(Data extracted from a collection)
[Start of Attachment]

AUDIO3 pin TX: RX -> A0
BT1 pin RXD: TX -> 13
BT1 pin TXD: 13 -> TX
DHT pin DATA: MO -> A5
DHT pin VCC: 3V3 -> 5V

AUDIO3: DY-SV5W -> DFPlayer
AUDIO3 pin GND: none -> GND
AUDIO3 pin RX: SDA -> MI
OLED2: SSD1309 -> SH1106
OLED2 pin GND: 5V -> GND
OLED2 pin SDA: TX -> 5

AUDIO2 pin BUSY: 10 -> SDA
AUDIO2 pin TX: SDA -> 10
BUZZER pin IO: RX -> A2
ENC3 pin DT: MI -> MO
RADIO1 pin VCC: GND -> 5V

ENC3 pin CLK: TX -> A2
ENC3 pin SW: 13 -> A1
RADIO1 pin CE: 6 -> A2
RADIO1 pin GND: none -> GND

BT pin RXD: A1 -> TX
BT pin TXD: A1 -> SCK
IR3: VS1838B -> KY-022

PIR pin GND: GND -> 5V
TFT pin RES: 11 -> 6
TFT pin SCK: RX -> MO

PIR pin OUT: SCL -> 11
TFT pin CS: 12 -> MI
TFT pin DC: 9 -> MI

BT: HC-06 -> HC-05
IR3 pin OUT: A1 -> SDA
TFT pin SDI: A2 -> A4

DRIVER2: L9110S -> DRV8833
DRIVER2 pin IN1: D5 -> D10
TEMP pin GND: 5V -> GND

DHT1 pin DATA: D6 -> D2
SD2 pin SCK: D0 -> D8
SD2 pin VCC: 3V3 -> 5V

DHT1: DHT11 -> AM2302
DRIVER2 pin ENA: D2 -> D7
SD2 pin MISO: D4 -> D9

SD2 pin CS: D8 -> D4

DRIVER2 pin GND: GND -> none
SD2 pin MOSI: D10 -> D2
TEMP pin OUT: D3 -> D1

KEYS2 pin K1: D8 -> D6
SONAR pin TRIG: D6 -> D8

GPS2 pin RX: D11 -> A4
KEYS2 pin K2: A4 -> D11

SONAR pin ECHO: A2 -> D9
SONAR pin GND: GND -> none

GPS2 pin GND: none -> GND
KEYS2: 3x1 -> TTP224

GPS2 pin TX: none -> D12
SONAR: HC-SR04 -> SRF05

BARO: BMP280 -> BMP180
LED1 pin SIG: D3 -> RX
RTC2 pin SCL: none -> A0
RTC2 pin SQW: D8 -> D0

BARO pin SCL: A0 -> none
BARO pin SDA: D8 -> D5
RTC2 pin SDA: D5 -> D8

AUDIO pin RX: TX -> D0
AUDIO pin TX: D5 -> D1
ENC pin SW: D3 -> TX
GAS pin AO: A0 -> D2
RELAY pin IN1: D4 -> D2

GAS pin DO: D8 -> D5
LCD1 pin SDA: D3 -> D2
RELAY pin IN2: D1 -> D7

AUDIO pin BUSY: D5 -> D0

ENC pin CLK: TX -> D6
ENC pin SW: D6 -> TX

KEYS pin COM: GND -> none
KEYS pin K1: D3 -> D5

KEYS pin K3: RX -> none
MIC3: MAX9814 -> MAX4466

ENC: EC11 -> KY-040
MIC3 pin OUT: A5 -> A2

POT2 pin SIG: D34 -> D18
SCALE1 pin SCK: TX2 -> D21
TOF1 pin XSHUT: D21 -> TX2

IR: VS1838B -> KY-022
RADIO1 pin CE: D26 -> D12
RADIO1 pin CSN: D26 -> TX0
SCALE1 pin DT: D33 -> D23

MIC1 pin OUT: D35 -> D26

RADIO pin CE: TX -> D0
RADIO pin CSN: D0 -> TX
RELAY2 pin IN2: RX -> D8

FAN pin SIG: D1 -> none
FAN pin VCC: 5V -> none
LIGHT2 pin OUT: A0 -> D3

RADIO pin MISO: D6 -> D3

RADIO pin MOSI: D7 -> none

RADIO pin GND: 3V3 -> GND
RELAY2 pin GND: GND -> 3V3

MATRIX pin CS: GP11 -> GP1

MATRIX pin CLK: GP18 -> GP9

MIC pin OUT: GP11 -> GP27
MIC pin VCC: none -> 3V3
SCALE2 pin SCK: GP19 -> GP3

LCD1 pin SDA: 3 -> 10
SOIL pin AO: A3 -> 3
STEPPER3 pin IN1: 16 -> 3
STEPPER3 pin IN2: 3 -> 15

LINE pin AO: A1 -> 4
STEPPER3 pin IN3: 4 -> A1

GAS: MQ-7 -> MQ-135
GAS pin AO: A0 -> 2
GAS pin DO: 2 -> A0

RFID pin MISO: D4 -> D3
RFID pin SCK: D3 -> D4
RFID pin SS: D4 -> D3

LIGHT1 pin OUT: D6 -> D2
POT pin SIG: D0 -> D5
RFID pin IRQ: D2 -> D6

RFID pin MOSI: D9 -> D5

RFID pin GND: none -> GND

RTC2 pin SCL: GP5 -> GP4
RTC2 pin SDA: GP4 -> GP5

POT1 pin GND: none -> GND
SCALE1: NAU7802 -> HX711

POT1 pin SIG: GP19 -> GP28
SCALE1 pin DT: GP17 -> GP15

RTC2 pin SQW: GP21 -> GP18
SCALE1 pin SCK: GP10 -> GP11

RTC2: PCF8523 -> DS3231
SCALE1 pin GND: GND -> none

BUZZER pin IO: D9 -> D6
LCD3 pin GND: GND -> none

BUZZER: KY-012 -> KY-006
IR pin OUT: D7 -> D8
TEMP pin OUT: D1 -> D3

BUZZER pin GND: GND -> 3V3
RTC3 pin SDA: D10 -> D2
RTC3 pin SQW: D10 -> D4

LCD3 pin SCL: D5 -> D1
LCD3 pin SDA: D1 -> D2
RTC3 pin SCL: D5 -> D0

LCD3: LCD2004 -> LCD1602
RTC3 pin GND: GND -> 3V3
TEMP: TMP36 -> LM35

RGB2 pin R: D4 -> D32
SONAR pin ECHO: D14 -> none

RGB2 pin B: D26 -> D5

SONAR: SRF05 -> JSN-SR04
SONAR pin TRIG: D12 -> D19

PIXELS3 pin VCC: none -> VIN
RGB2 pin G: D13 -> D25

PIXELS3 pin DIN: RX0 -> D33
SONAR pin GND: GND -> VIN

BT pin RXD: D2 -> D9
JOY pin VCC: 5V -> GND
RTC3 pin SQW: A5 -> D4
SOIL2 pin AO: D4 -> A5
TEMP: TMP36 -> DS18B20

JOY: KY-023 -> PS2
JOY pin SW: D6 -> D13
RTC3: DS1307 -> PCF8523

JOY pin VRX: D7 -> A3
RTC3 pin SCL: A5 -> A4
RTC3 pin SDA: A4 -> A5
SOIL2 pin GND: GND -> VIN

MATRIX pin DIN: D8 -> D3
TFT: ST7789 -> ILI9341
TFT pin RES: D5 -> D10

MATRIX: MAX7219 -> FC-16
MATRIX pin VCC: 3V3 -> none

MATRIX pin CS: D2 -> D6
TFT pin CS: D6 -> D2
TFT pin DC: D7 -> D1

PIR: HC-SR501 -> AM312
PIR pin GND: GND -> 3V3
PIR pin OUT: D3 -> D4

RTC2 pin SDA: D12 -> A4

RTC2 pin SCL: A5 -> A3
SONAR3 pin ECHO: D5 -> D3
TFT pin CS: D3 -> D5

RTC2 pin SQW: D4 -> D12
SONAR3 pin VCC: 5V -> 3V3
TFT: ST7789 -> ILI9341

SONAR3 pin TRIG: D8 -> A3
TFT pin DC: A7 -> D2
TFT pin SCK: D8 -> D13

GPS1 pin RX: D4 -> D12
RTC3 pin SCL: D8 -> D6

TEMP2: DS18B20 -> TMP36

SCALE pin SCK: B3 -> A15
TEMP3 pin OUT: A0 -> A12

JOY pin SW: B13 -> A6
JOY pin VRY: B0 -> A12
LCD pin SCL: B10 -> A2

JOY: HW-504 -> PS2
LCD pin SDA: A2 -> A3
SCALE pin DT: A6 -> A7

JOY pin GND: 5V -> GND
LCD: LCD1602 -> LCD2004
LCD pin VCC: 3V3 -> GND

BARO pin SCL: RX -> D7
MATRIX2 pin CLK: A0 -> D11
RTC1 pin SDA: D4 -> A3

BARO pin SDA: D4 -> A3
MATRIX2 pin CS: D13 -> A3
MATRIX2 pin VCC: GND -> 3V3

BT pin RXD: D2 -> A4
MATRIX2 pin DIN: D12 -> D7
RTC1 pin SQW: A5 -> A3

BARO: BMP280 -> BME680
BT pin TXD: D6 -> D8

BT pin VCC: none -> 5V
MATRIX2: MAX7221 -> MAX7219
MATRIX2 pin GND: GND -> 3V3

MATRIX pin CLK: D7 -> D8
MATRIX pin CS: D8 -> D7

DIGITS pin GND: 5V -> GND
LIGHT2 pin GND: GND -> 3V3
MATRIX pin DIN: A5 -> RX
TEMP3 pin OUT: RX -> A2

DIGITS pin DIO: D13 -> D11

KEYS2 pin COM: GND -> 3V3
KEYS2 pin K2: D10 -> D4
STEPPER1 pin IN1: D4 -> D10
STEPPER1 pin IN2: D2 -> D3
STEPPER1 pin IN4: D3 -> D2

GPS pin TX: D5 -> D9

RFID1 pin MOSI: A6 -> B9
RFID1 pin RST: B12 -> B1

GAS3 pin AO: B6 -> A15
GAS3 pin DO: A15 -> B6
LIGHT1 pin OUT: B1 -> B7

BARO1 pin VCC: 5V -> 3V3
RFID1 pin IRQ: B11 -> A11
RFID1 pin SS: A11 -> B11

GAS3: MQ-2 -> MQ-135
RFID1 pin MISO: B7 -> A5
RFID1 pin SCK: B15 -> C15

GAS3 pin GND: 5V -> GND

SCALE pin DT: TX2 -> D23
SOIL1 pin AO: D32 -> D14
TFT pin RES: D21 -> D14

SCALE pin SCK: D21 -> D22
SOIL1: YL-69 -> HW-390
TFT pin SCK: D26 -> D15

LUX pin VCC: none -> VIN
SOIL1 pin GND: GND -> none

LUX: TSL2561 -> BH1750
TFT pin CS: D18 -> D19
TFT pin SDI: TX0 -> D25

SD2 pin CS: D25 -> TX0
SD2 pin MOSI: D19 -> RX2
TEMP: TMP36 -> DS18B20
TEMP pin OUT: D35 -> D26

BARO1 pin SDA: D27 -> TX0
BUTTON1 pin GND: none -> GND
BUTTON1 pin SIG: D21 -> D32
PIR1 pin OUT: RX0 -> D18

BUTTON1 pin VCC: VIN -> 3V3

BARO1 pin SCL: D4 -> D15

[End of Attachment]

• Work to complete
Using the records above, repeat exactly the lines from the first one through the line with "GPS2 pin GND: none -> GND".

• Solution for this problem
AUDIO3 pin TX: RX -> A0
BT1 pin RXD: TX -> 13
BT1 pin TXD: 13 -> TX
DHT pin DATA: MO -> A5
DHT pin VCC: 3V3 -> 5V

AUDIO3: DY-SV5W -> DFPlayer
AUDIO3 pin GND: none -> GND
AUDIO3 pin RX: SDA -> MI
OLED2: SSD1309 -> SH1106
OLED2 pin GND: 5V -> GND
OLED2 pin SDA: TX -> 5

AUDIO2 pin BUSY: 10 -> SDA
AUDIO2 pin TX: SDA -> 10
BUZZER pin IO: RX -> A2
ENC3 pin DT: MI -> MO
RADIO1 pin VCC: GND -> 5V

ENC3 pin CLK: TX -> A2
ENC3 pin SW: 13 -> A1
RADIO1 pin CE: 6 -> A2
RADIO1 pin GND: none -> GND

BT pin RXD: A1 -> TX
BT pin TXD: A1 -> SCK
IR3: VS1838B -> KY-022

PIR pin GND: GND -> 5V
TFT pin RES: 11 -> 6
TFT pin SCK: RX -> MO

PIR pin OUT: SCL -> 11
TFT pin CS: 12 -> MI
TFT pin DC: 9 -> MI

BT: HC-06 -> HC-05
IR3 pin OUT: A1 -> SDA
TFT pin SDI: A2 -> A4

DRIVER2: L9110S -> DRV8833
DRIVER2 pin IN1: D5 -> D10
TEMP pin GND: 5V -> GND

DHT1 pin DATA: D6 -> D2
SD2 pin SCK: D0 -> D8
SD2 pin VCC: 3V3 -> 5V

DHT1: DHT11 -> AM2302
DRIVER2 pin ENA: D2 -> D7
SD2 pin MISO: D4 -> D9

SD2 pin CS: D8 -> D4

DRIVER2 pin GND: GND -> none
SD2 pin MOSI: D10 -> D2
TEMP pin OUT: D3 -> D1

KEYS2 pin K1: D8 -> D6
SONAR pin TRIG: D6 -> D8

GPS2 pin RX: D11 -> A4
KEYS2 pin K2: A4 -> D11

SONAR pin ECHO: A2 -> D9
SONAR pin GND: GND -> none

GPS2 pin GND: none -> GND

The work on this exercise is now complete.